┌────────

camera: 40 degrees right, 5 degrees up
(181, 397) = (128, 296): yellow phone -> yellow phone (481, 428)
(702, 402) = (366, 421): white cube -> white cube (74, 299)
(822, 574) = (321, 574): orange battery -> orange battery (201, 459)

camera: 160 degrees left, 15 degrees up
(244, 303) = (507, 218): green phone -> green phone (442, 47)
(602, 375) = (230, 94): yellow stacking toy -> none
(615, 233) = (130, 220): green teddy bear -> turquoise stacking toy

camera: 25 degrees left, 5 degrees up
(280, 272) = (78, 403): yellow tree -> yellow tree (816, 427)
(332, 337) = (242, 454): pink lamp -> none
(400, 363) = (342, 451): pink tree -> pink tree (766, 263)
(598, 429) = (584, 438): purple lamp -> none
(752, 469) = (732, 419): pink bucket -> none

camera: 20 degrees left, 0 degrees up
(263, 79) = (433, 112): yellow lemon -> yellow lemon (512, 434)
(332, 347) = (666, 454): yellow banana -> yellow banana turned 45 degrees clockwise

└────────

Write down only the closing run of lines: the one containing "camera: 25 degrees left, 5 degrees up" and every line after it to the end of the entries, exactly.

camera: 25 degrees left, 5 degrees up
(280, 272) = (78, 403): yellow tree -> yellow tree (816, 427)
(332, 337) = (242, 454): pink lamp -> none
(400, 363) = (342, 451): pink tree -> pink tree (766, 263)
(598, 429) = (584, 438): purple lamp -> none
(752, 469) = (732, 419): pink bucket -> none

camera: 20 degrees left, 0 degrees up
(263, 79) = (433, 112): yellow lemon -> yellow lemon (512, 434)
(332, 347) = (666, 454): yellow banana -> yellow banana turned 45 degrees clockwise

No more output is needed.